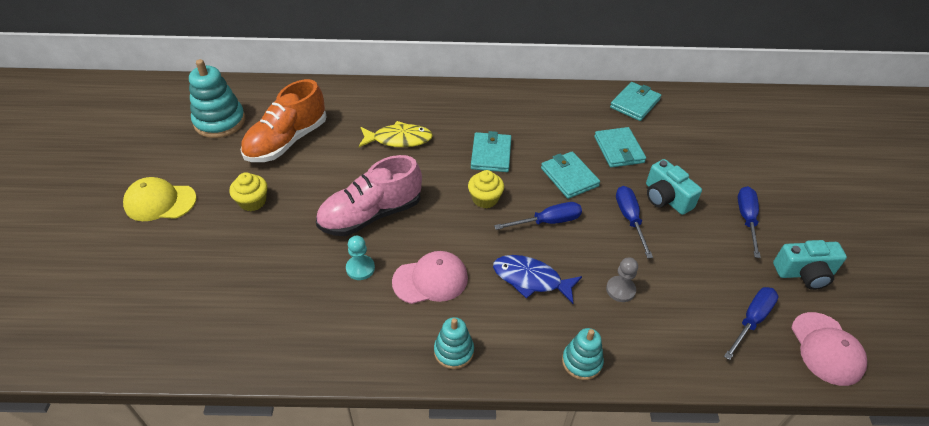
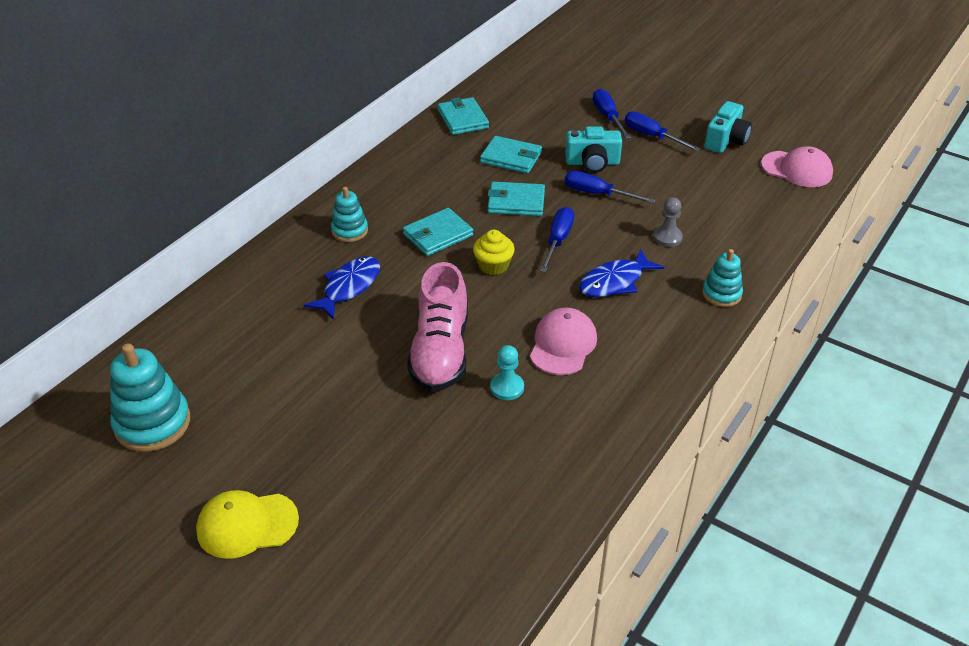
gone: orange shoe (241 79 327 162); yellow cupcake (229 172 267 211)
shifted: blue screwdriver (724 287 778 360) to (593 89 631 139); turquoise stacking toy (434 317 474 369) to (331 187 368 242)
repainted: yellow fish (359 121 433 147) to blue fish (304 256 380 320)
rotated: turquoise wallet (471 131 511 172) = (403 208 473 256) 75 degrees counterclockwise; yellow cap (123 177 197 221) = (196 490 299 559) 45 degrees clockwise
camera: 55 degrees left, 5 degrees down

**EXERCISE DIRECTIONS:**
Could you restate word for word the lines above from the one containing "shifted: blue screwdriver" through the one containing "repainted: yellow fish", both included, and nothing else?

**EXPECTED ANSWER:**
shifted: blue screwdriver (724 287 778 360) to (593 89 631 139); turquoise stacking toy (434 317 474 369) to (331 187 368 242)
repainted: yellow fish (359 121 433 147) to blue fish (304 256 380 320)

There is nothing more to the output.